◆ INFORMATION SUPPLIED ◆
=== Begin Enclosure ===

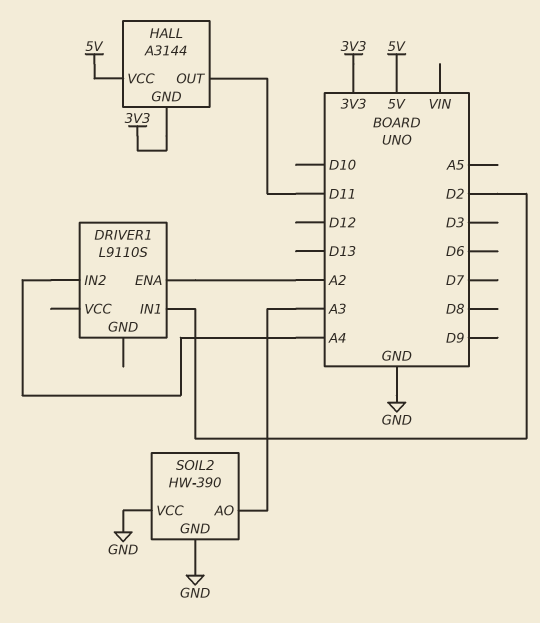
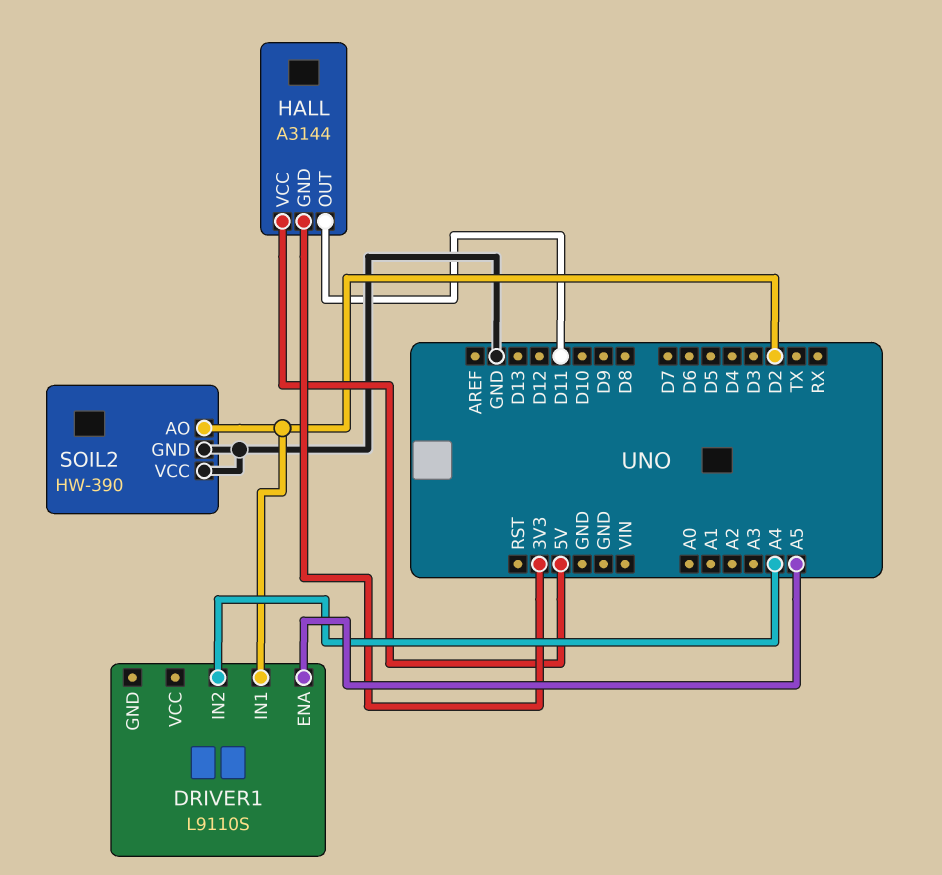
DRIVER1 pin ENA: A2 -> A5
SOIL2 pin AO: A3 -> D2

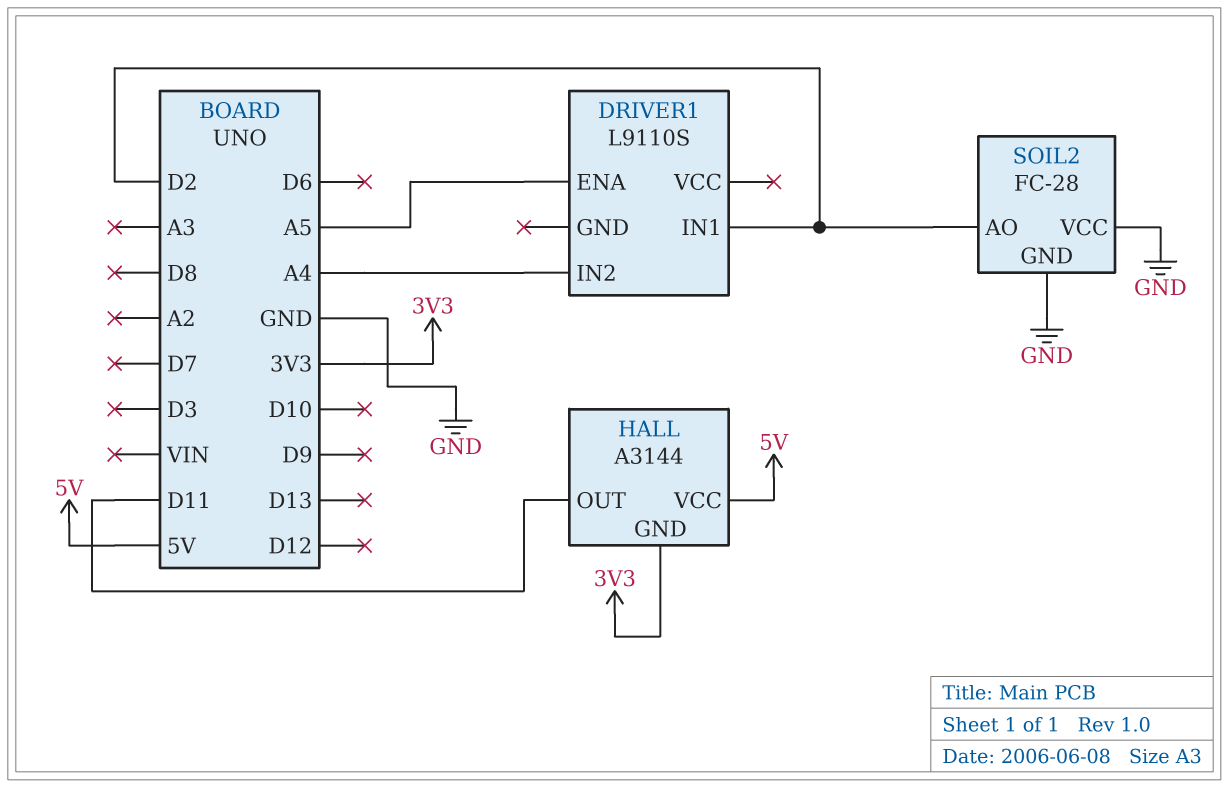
SOIL2: HW-390 -> FC-28

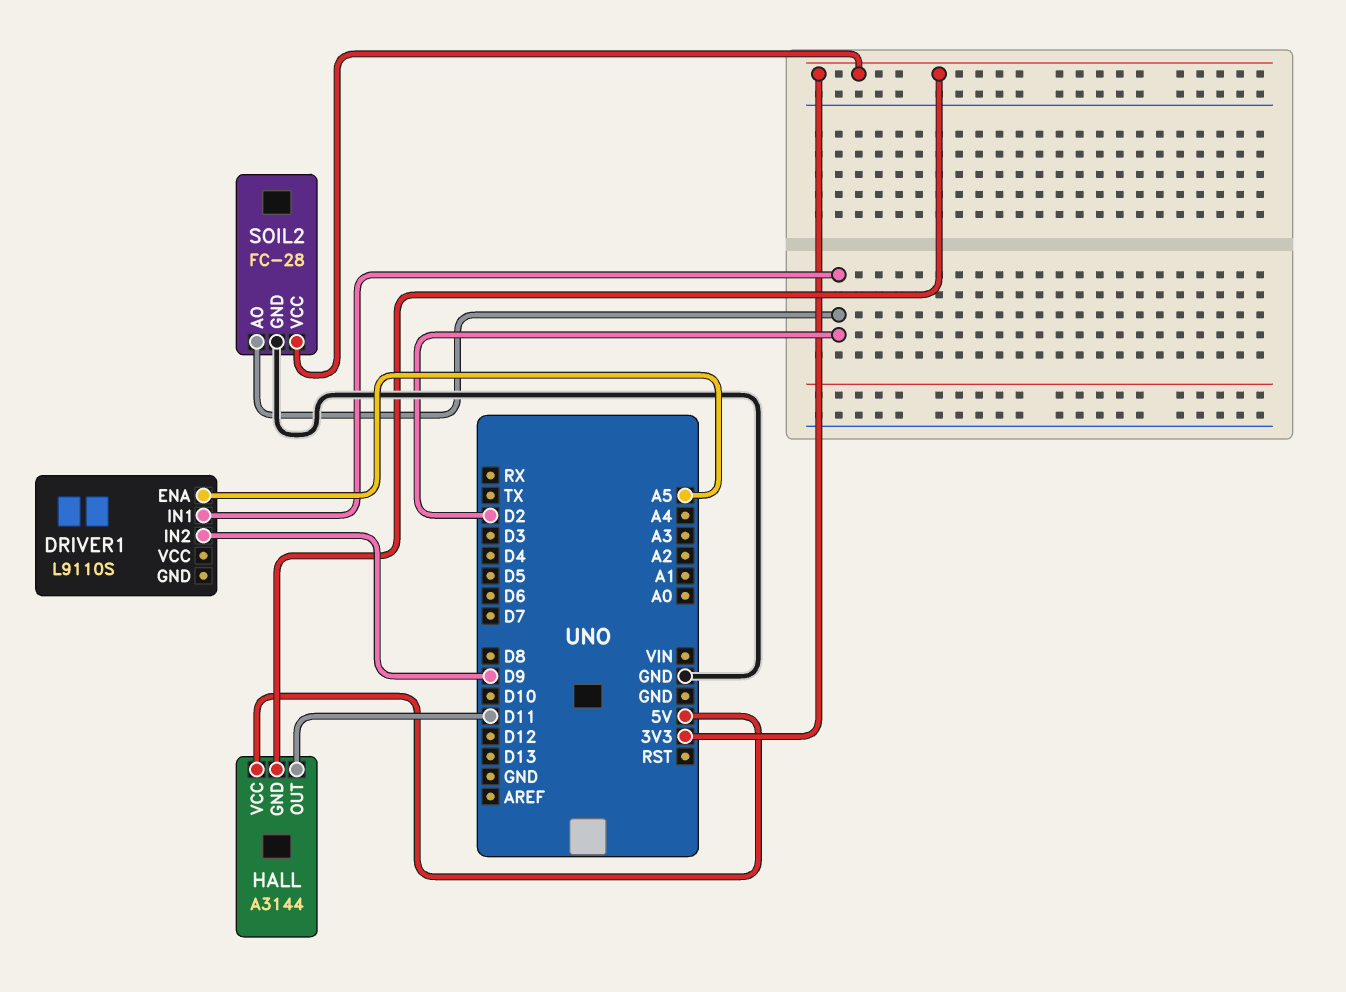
DRIVER1 pin IN2: A4 -> D9
SOIL2 pin VCC: GND -> 3V3

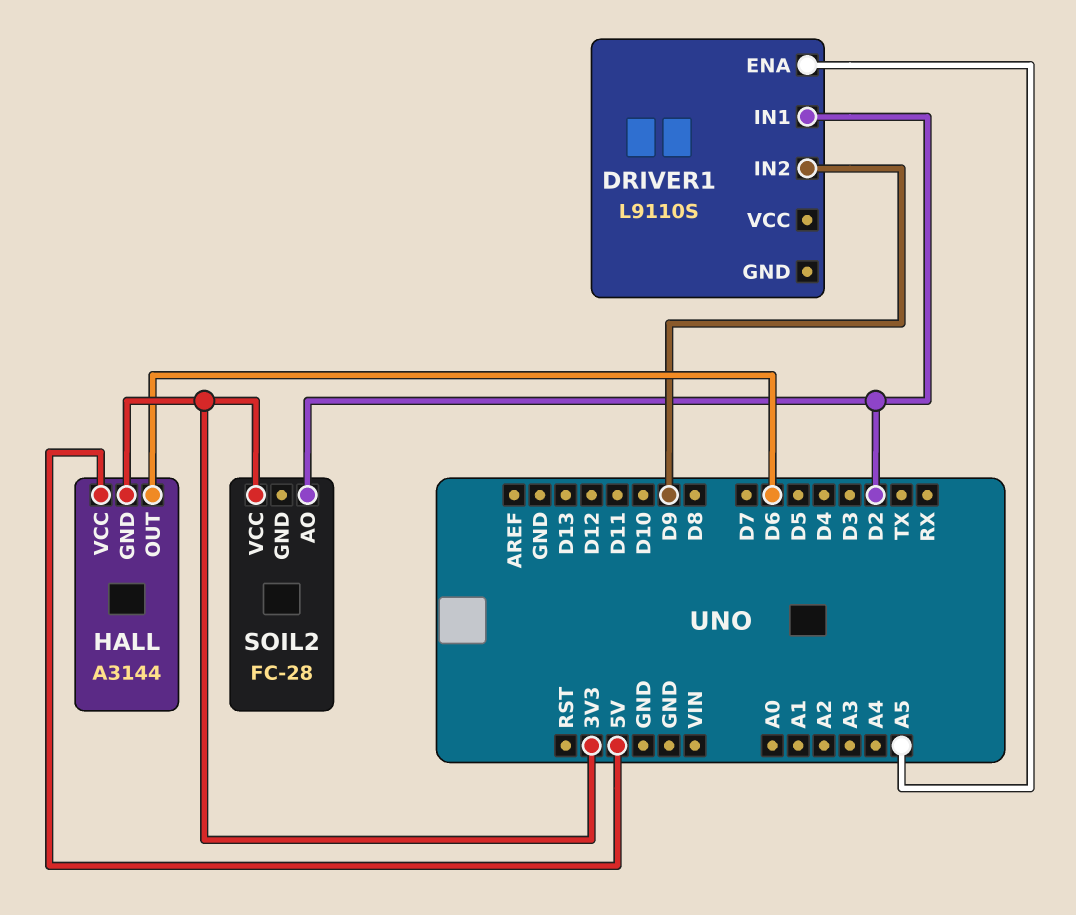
HALL pin OUT: D11 -> D6
SOIL2 pin GND: GND -> none

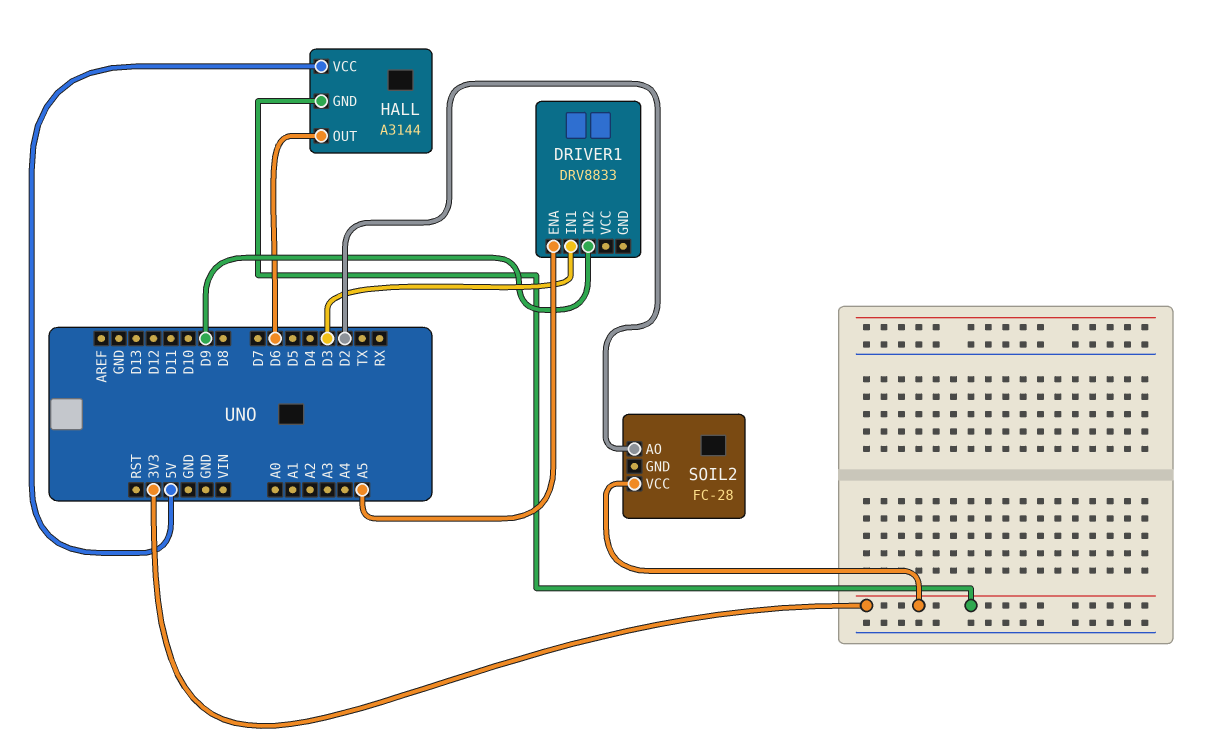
DRIVER1: L9110S -> DRV8833
DRIVER1 pin IN1: D2 -> D3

=== End Enclosure ===

Pictures in the records must not appear in the copy; transcribe everything else precisely.

◆ OUTPUT OF THE EXERCISE ◆
DRIVER1 pin ENA: A2 -> A5
SOIL2 pin AO: A3 -> D2

SOIL2: HW-390 -> FC-28

DRIVER1 pin IN2: A4 -> D9
SOIL2 pin VCC: GND -> 3V3

HALL pin OUT: D11 -> D6
SOIL2 pin GND: GND -> none

DRIVER1: L9110S -> DRV8833
DRIVER1 pin IN1: D2 -> D3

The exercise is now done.